— start Available records —
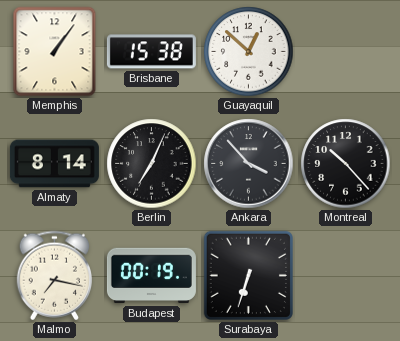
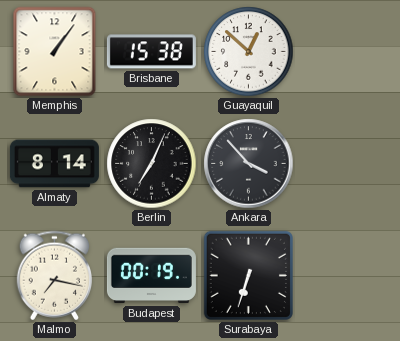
Montreal: 10:23 -> none
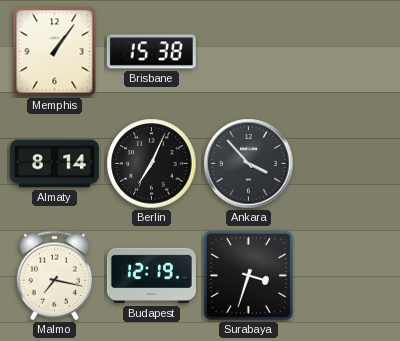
Guayaquil: 12:52 -> none
Budapest: 00:19 -> 12:19
Surabaya: 6:33 -> 3:33
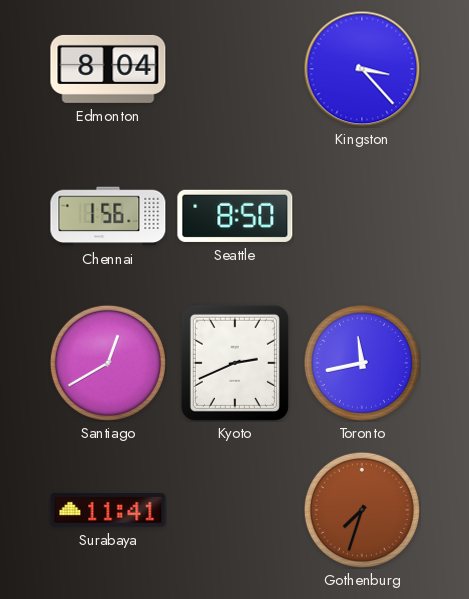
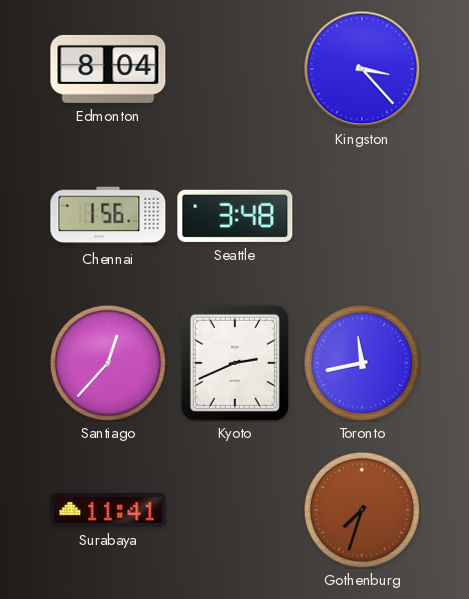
Seattle: 8:50 -> 3:48
Santiago: 12:40 -> 12:37
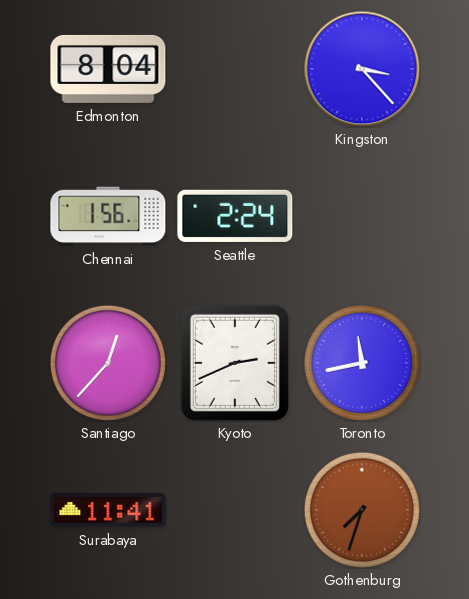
Seattle: 3:48 -> 2:24
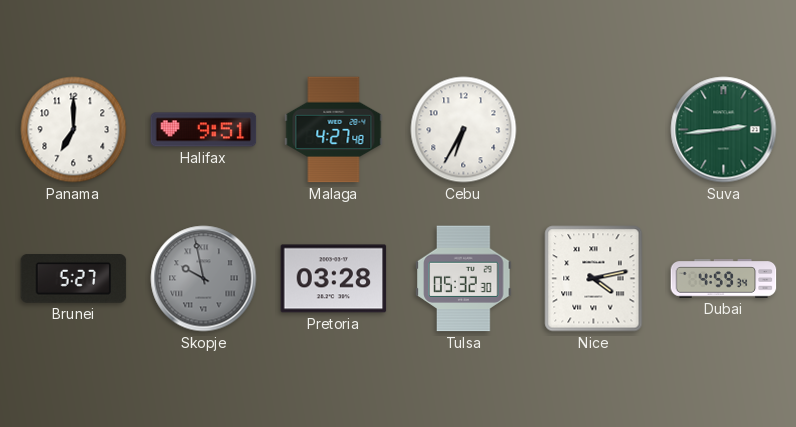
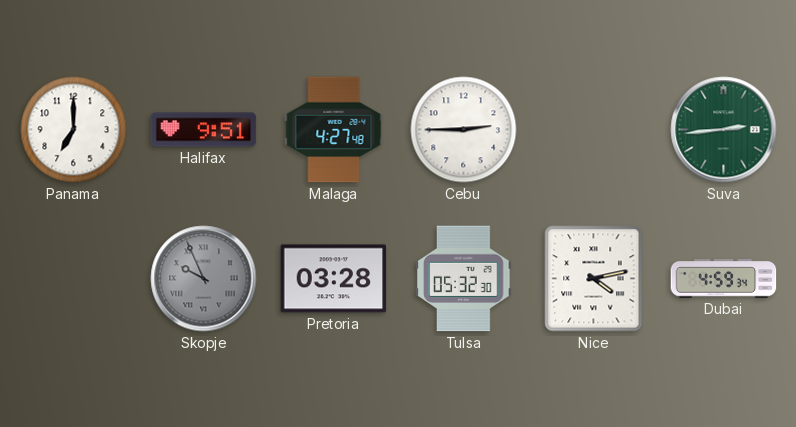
Cebu: 6:35 -> 2:45
Brunei: 5:27 -> none
Skopje: 9:58 -> 9:56
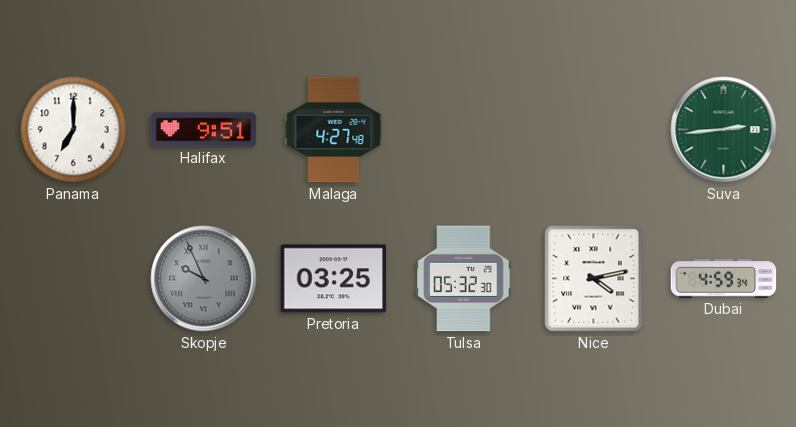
Cebu: 2:45 -> none
Pretoria: 03:28 -> 03:25
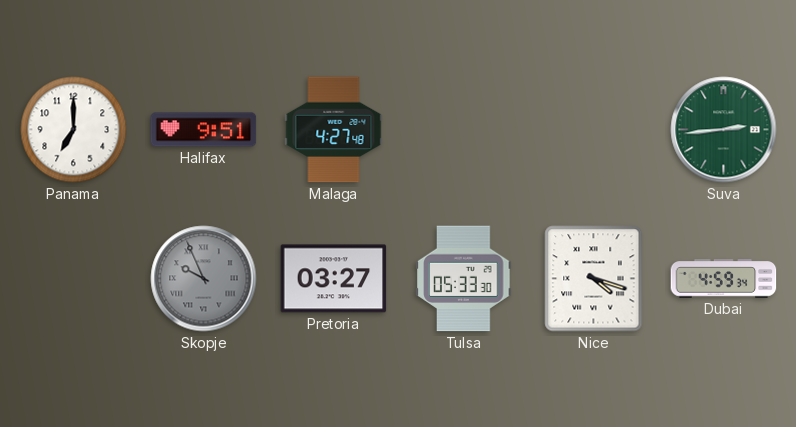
Pretoria: 03:25 -> 03:27
Tulsa: 05:32 -> 05:33
Nice: 4:13 -> 4:18
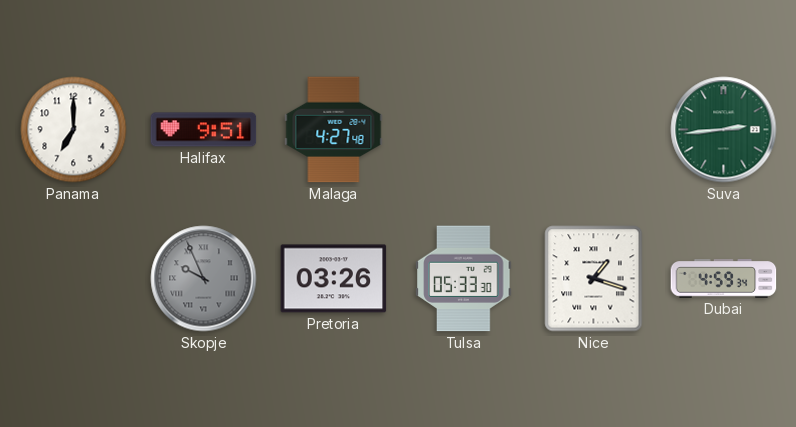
Pretoria: 03:27 -> 03:26
Nice: 4:18 -> 1:18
— end Available records —
Copy out, word for word, everything from the line containing "Cebu: 6:35 -> 2:45" down to the end of the records, and leave the pictures out of your answer.

▶ Worked solution:
Cebu: 6:35 -> 2:45
Brunei: 5:27 -> none
Skopje: 9:58 -> 9:56
Cebu: 2:45 -> none
Pretoria: 03:28 -> 03:25
Pretoria: 03:25 -> 03:27
Tulsa: 05:32 -> 05:33
Nice: 4:13 -> 4:18
Pretoria: 03:27 -> 03:26
Nice: 4:18 -> 1:18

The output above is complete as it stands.